Provided material -
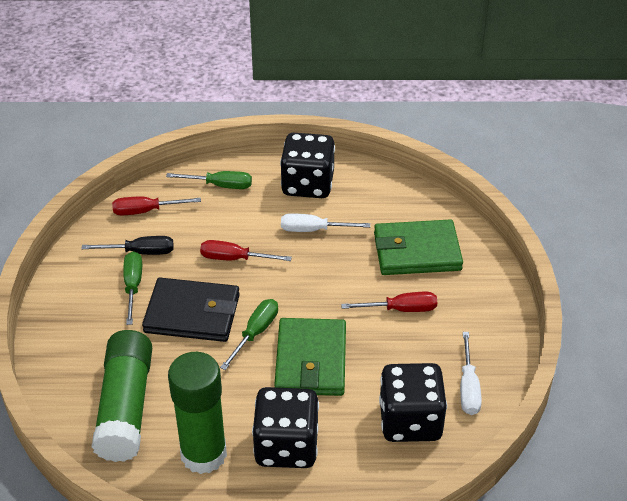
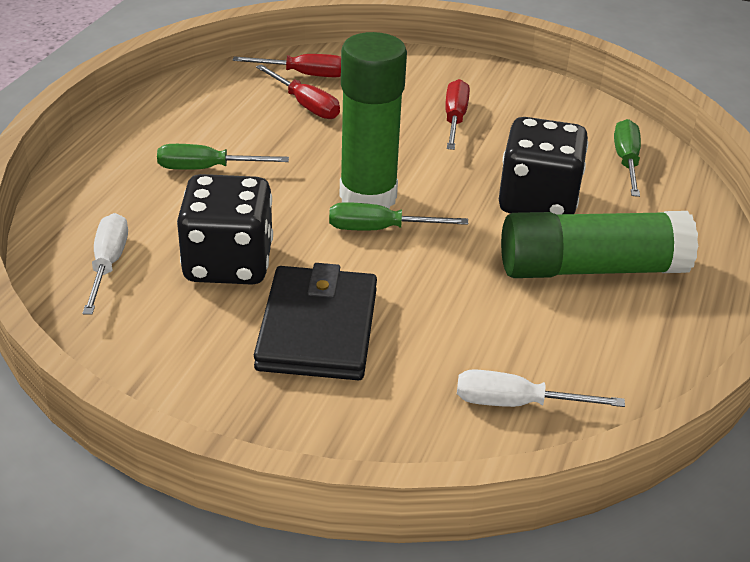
black dice: 3 -> 2
black screwdriver: 1 -> 0
green wallet: 2 -> 0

Prompt - Repeat every line above precisely; pictures do not belong in the copy.

Completed exercise -
black dice: 3 -> 2
black screwdriver: 1 -> 0
green wallet: 2 -> 0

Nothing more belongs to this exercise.